WORK REQUEST: Would you restate each line of the data below word for word, without its pictures?

(Spatial object tracking data)
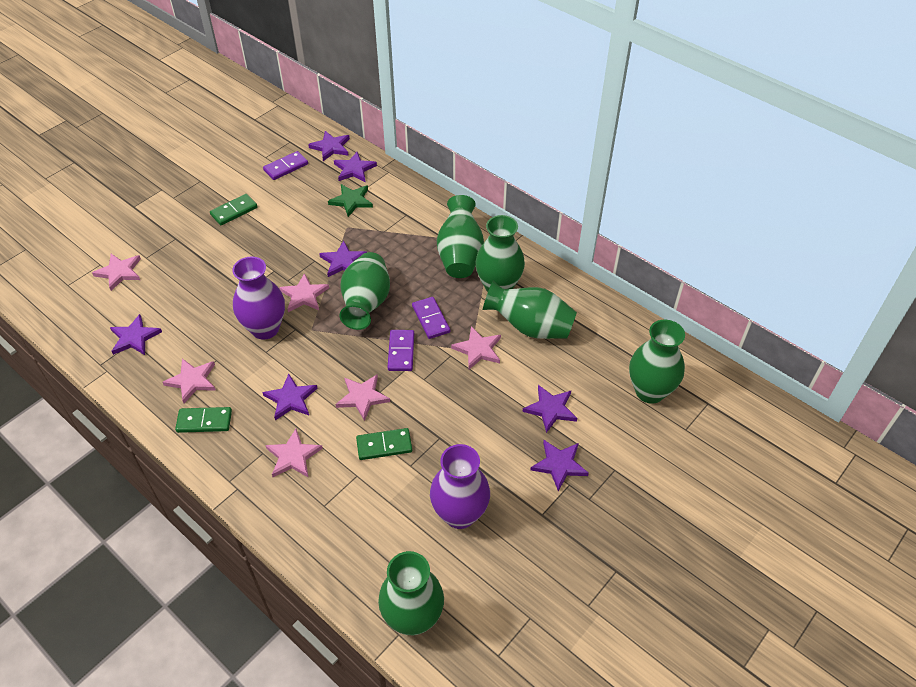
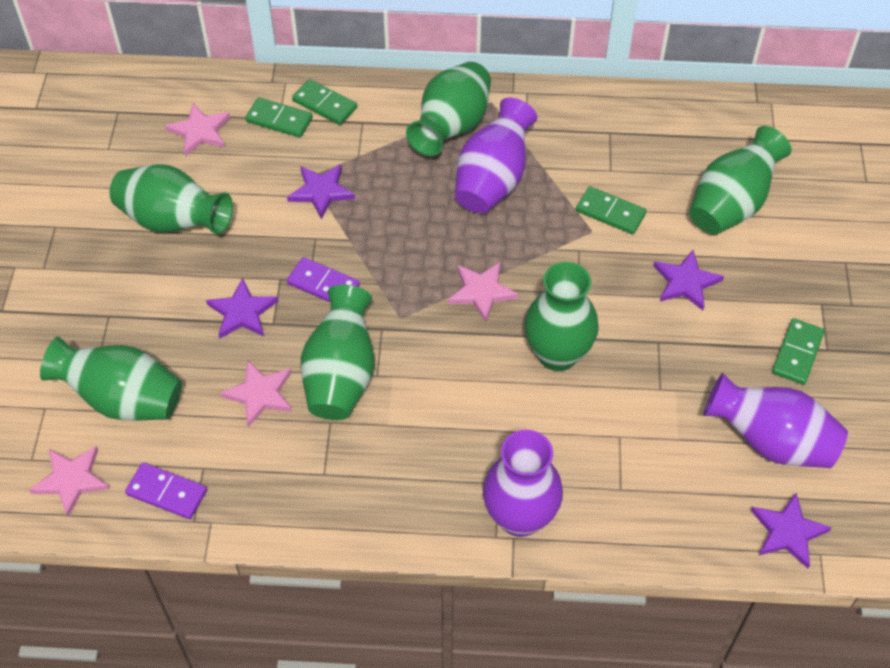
green domino: 3 -> 4
green star: 1 -> 0
pink star: 6 -> 4
purple domino: 3 -> 2
purple star: 7 -> 4
purple vase: 2 -> 3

TASK SOLUTION:
green domino: 3 -> 4
green star: 1 -> 0
pink star: 6 -> 4
purple domino: 3 -> 2
purple star: 7 -> 4
purple vase: 2 -> 3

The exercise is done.